**EXERCISE INSTRUCTIONS**: Pull out every line of the records that contains the string "with" and copy each one in full. Case counts.
+--
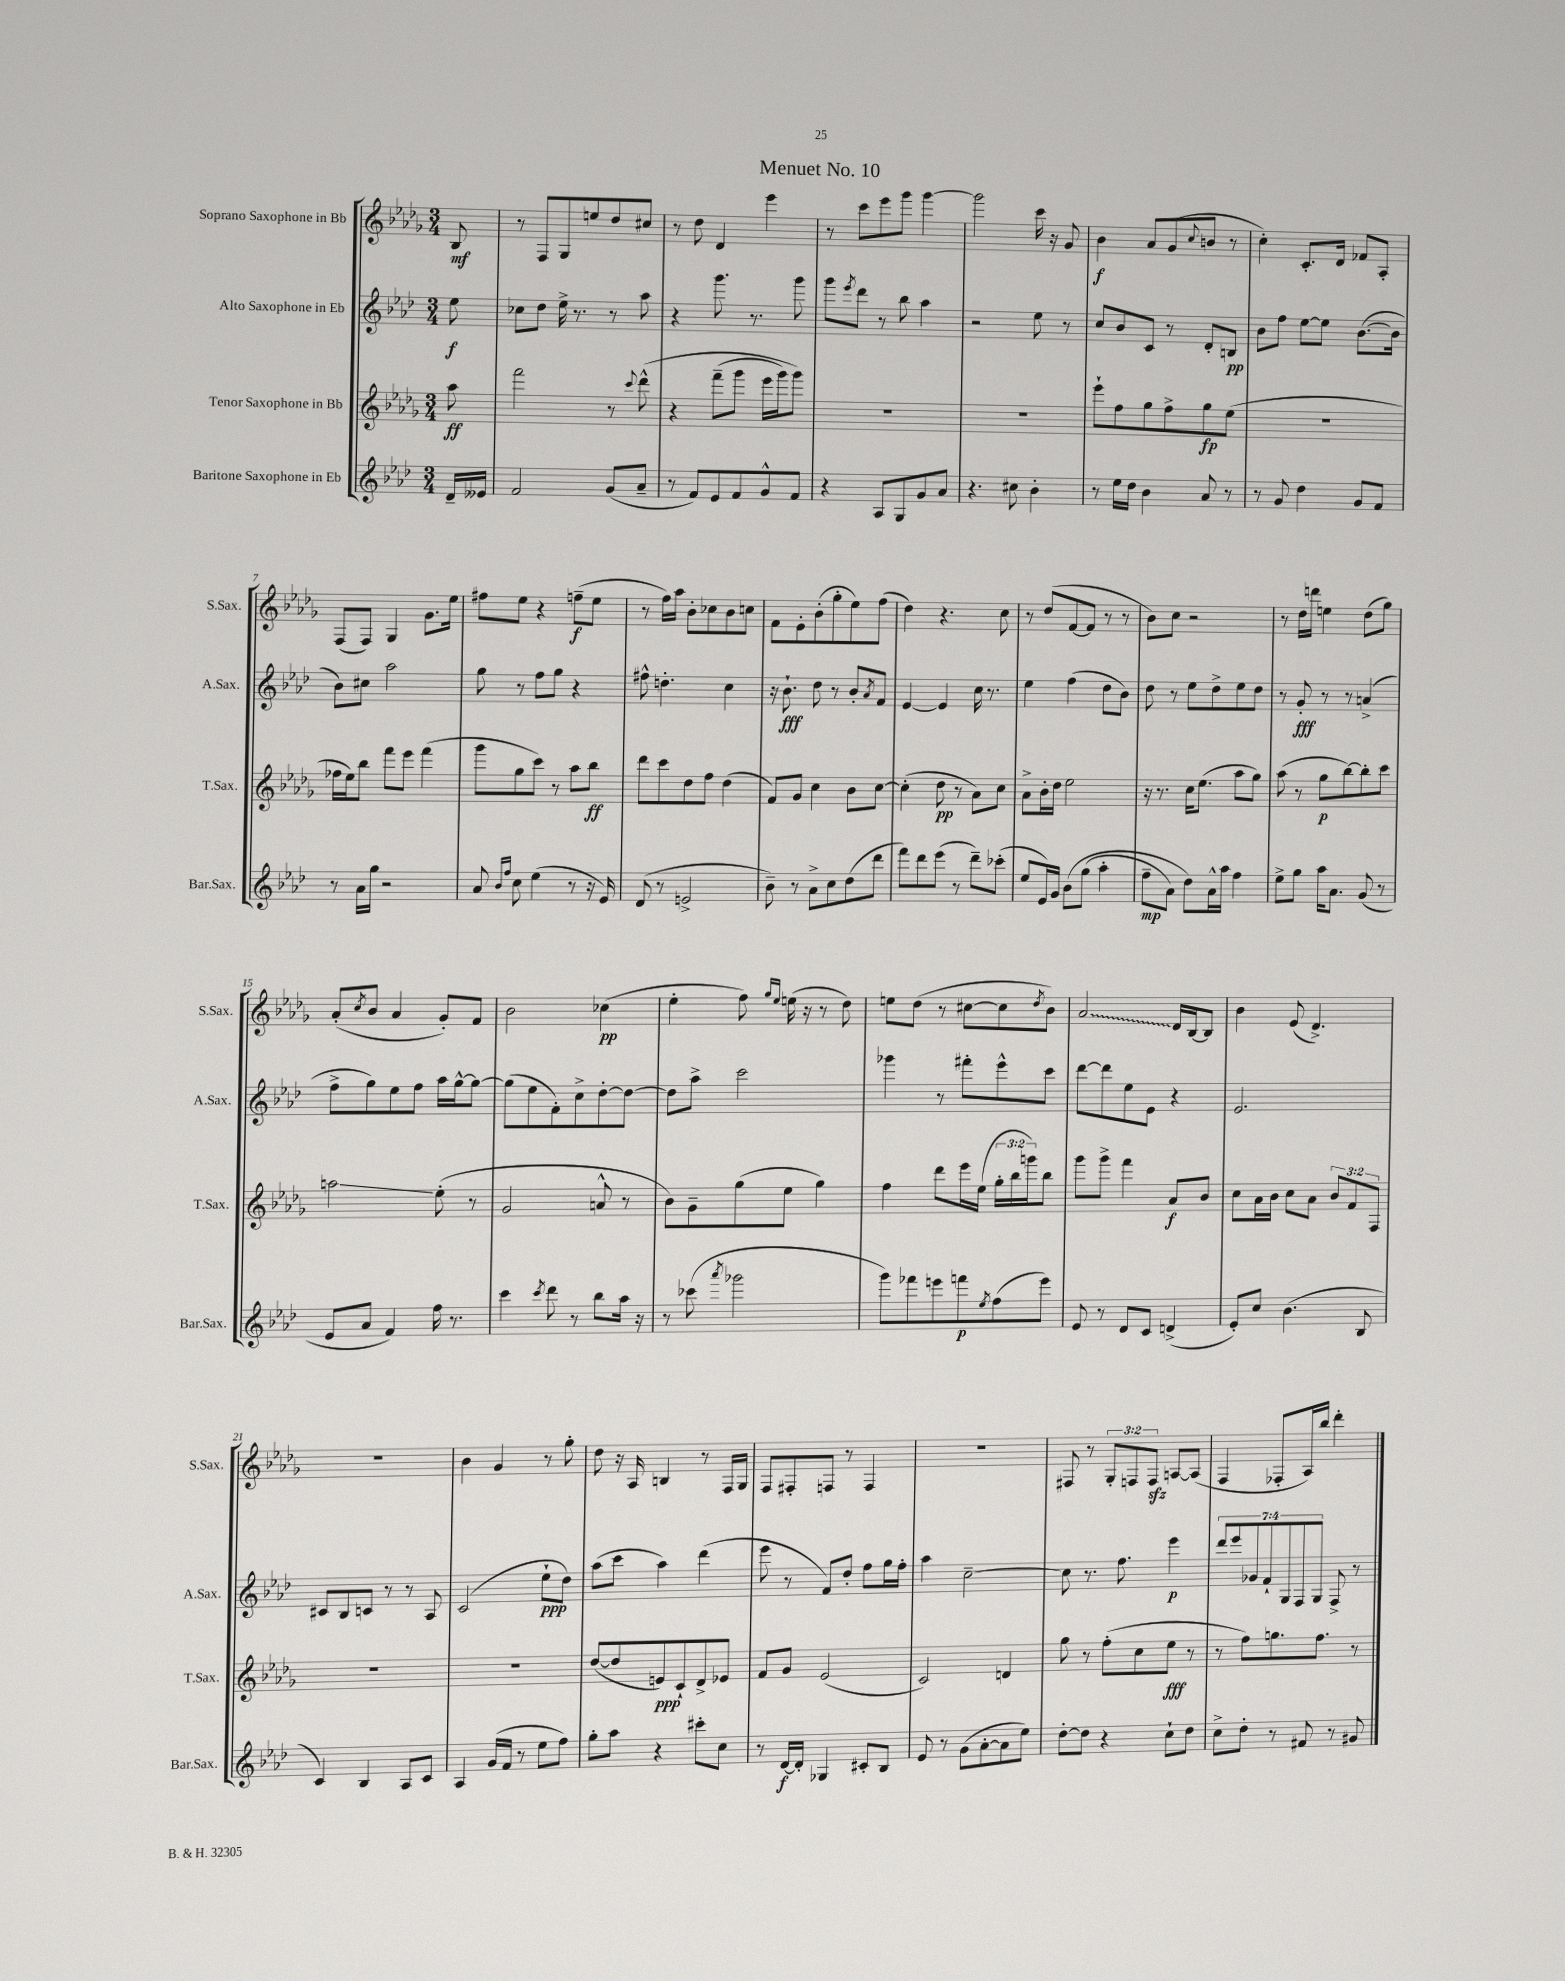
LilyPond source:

\header { title = "Menuet No. 10" }
<<
\new StaffGroup <<
\new Staff = "s0" \with { instrumentName = "Soprano Saxophone in Bb" shortInstrumentName = "S.Sax." } {
    \clef treble \key des \major \numericTimeSignature \time 3/4 \override Staff.TupletNumber.text = #tuplet-number::calc-fraction-text \partial 8
    bes8\mf |
    r8 f8 ges8 e''8 des''8 cis''8 |
    r8 des''8 des'4 ees'''4 |
    r8 c'''8 ees'''8 ges'''8 ges'''4~ |
    ges'''2 c'''16 r16 ges'8 |
    bes'4\f aes'8 ges'8( \appoggiatura { c''8 } b'8 r8 |
    c''4-.) c'8.-. des'16 fes'8 aes8-. |
    f8( f8) ges4 ges'8. ees''16 |
    fis''8 ees''8 r4 f''8--\f( ees''8 |
    r8 f''16) aes''16 bes'8-. ces''8 bes'8 c''8 |
    f'8 ees'8-. bes'8-.( ges''8-. ees''8) f''8( |
    des''4) r4. c''8 |
    r8 des''8( f'8~ f'8 r8 r8 |
    bes'8) c''8 r2 |
    r8 des''16 d'''16 e''4 des''8( ges''8) |
    aes'8-.( \acciaccatura { c''8 } bes'8 aes'4 ges'8-.) f'8 |
    bes'2 ces''4\pp( |
    ees''4-. f''8) \grace { ges''16 ees''16 } e''16( r16 r8 des''8) |
    e''8 des''8( r8 cis''8~ cis''8 \acciaccatura { des''8 } bes'8) |
    \once \override Glissando.style = #'zigzag aes'2\glissando des'16 bes16~ bes8 |
    bes'4 ees'8( des'4.->) |
    R2. |
    bes'4 ges'4 r8 ges''8-. |
    des''8 r16 aes16 b4 r8 f16 ges16 |
    f8 fis8-. f8 r8 f4 |
    R2. |
    fis8 r8 \tuplet 3/2 { ges8-. f8 f8\sfz } a8~ a8( |
    f4 fes8-. aes16) bes''16 des'''4-. \bar "|." |
}
\new Staff = "s1" \with { instrumentName = "Alto Saxophone in Eb" shortInstrumentName = "A.Sax." } {
    \clef treble \key aes \major \numericTimeSignature \time 3/4 \override Staff.TupletNumber.text = #tuplet-number::calc-fraction-text \partial 8
    ees''8\f |
    ces''8 des''8 ees''16-> r8. r8 aes''8 |
    r4 g'''8. r8. g'''8 |
    g'''8 \acciaccatura { ees'''8 } des'''8 r8 bes''8 aes''4 |
    r2 ees''8 r8 |
    c''8 bes'8 c'8 r8 des'8-. b8\pp |
    bes'8 f''8 ees''8~ ees''8 bes'8.~( bes'16 |
    bes'8) cis''8 aes''2 |
    g''8 r8 f''8 g''8 r4 |
    fis''8-^ d''4.-. c''4 |
    r16 bes'8.-!\fff des''8 r8 bes'8-. \acciaccatura { aes'8 } f'8 |
    ees'4~ ees'4 c''16 r8. |
    ees''4 f''4( des''8 bes'8) |
    des''8 r8 ees''8 des''8-> ees''8 des''8 |
    r8 g'8-.\fff r8 r8 a'4->( |
    f''8-> g''8) ees''8 f''8 aes''16 g''16~-^ g''8~ |
    g''8( ees''8 f'8-.) c''8-> des''8~-. des''8~ |
    des''8 aes''8-> c'''2 |
    ges'''4 r8 fis'''8-. ees'''8-^ c'''8 |
    des'''8~ des'''8 ees''8 ees'8 r4 |
    ees'2. |
    cis'8 bes8 c'8 r8 r8 aes8 |
    c'2( ees''8-!\ppp des''8) |
    aes''8( c'''8 aes''4) des'''4( |
    ees'''8 r8 f'8) des''8-. f''8 g''16 f''16-. |
    aes''4 c''2~-- |
    c''8 r8. f''8. ees'''4\p |
    \tuplet 7/4 { des'''8 ees'''8 ges'8 f'8-! g8 f8 g8 } f8-> r8 \bar "|." |
}
\new Staff = "s2" \with { instrumentName = "Tenor Saxophone in Bb" shortInstrumentName = "T.Sax." } {
    \clef treble \key des \major \numericTimeSignature \time 3/4 \override Staff.TupletNumber.text = #tuplet-number::calc-fraction-text \partial 8
    aes''8\ff |
    f'''2 r8 \appoggiatura { c'''8 } des'''8-^\( |
    r4 f'''8--( ges'''8 ees'''16 ges'''16) ges'''8\) |
    R2. |
    R2. |
    ees'''8-! f''8 ges''8 f''8-> ges''8\fp ees''8( |
    R2. |
    fes''16 ees''16) bes''8 f'''8 ees'''8 f'''4( |
    ges'''8 ges''8 c'''8) r8 aes''8 bes''8\ff |
    des'''8 c'''8 des''8 f''8 des''4( |
    f'8) ges'8 c''4 bes'8 c''8~ |
    c''4-.( des''8\pp r8 aes'8) c''8 |
    aes'8-> bes'16-. des''16 ees''2 |
    r16 r8. c''16 ees''8.( aes''8 ges''8) |
    aes''8( r8 ges''8\p bes''8~) bes''8-. c'''8 |
    a''2\glissando ees''8-.( r8 |
    ges'2 a'8-^ r8 |
    bes'8) ges'8-- ges''8( ees''8 ges''4) |
    f''4 des'''8 ees'''16 ees''16( \tuplet 3/2 { ges''16-. bes''16 g'''16) } bes''8 |
    ges'''8 ges'''8-> f'''4 aes'8\f bes'8 |
    c''8 aes'16 bes'16 c''8 aes'8 \tuplet 3/2 { bes'8 f'8 f8 } |
    R2. |
    R2. |
    des''8~( des''8 e'8\ppp) c'8-! des'8-> ees'8 |
    f'8 ges'8 ees'2( |
    c'2) d'4 |
    ges''8 r8 f''8-.( c''8 ees''8\fff r8 |
    r8 f''8) g''8. f''8. r8 \bar "|." |
}
\new Staff = "s3" \with { instrumentName = "Baritone Saxophone in Eb" shortInstrumentName = "Bar.Sax." } {
    \clef treble \key aes \major \numericTimeSignature \time 3/4 \partial 8
    des'16-- eeses'16 |
    f'2 g'8( aes'8-- |
    r8 f'8) ees'8 f'8 g'8-^ f'8 |
    r4 aes8 g8 g'8 aes'8 |
    r4. cis''8 bes'4-. |
    r8 ees''16 des''16 bes'4 aes'8 r8 |
    r8 g'8 des''4 g'8 f'8 |
    r8 aes'16 g''16 r2 |
    aes'8 \grace { bes'16 f''16 } c''8 ees''4( r8 r16 ees'16) |
    des'8( r8 e'2-> |
    bes'8--) r8 aes'8-> c''8 des''8( des'''8 |
    f'''8) des'''8 ees'''8( r8 des'''8--) ces'''8-.( |
    ees''8 ees'16) g'16 bes'8\( g''8( aes''4-. |
    f''8--\mp aes'8) des''8\) aes'16-^ aes''16 f''4 |
    ees''8-> g''8 aes''16 aes'8. g'8( r8 |
    ees'8 aes'8 f'4) f''16 r8. |
    c'''4 \acciaccatura { c'''8 } des'''8 r8 bes''8 aes''16 r16 |
    r8 ces'''8( \acciaccatura { aes'''8 } ges'''2 |
    g'''8) fes'''8 e'''8 f'''8\p \acciaccatura { ees''8 } f''8( e'''8) |
    ees'8 r8 des'8 c'8 d'4->( |
    ees'8-.) c''8 bes'4.( bes8 |
    c'4) bes4 aes8 c'8 |
    aes4 g'16( f'16 r8 ees''8 f''8) |
    g''8-. aes''8 r4 cis'''8-. c''8 |
    r8 des'16~\f des'16-. ges4 cis'8-. bes8 |
    ees'8 r8 g'8( aes'8~-. aes'8 ees''8) |
    des''8~-. des''8 r4 c''8-! des''8 |
    c''8-> des''8-. r8 fis'8 r8 gis'8 \bar "|." |
}
>>
>>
+--
**THE OUTPUT**:
\new Staff = "s0" \with { instrumentName = "Soprano Saxophone in Bb" shortInstrumentName = "S.Sax." } {
\new Staff = "s1" \with { instrumentName = "Alto Saxophone in Eb" shortInstrumentName = "A.Sax." } {
\new Staff = "s2" \with { instrumentName = "Tenor Saxophone in Bb" shortInstrumentName = "T.Sax." } {
\new Staff = "s3" \with { instrumentName = "Baritone Saxophone in Eb" shortInstrumentName = "Bar.Sax." } {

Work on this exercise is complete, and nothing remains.